Stored records
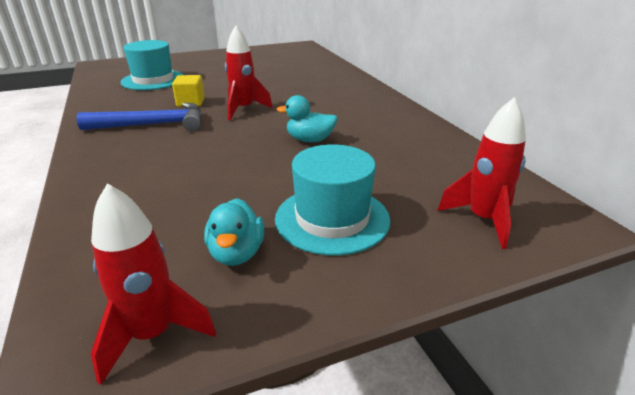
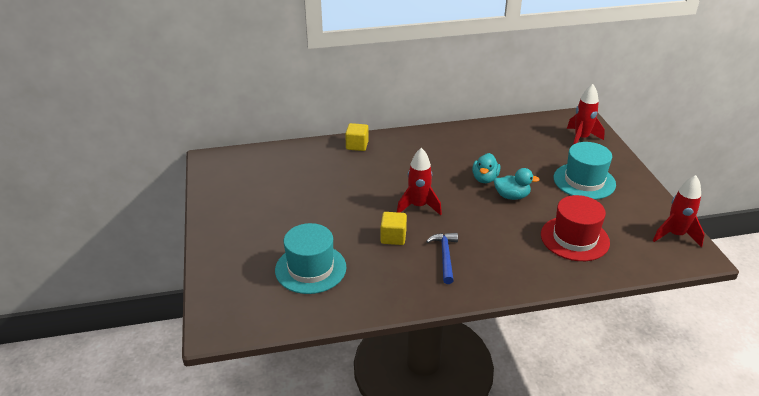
camera: 80 degrees left, 5 degrees up
(152, 125) = (445, 256): blue hammer -> blue hammer, size x0.66
(167, 205) = (574, 238): none -> red hat
(236, 253) = (618, 212): turquoise duck -> turquoise duck (512, 196)
(349, 80) = (357, 145): none -> yellow cube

_INSTRUCTIONS FOR THE TASK_
Could you print, exactly and with nothing else, the lines from the one containing "(152, 125) = (445, 256): blue" through the last line of the records above?

_EXERCISE ANSWER_
(152, 125) = (445, 256): blue hammer -> blue hammer, size x0.66
(167, 205) = (574, 238): none -> red hat
(236, 253) = (618, 212): turquoise duck -> turquoise duck (512, 196)
(349, 80) = (357, 145): none -> yellow cube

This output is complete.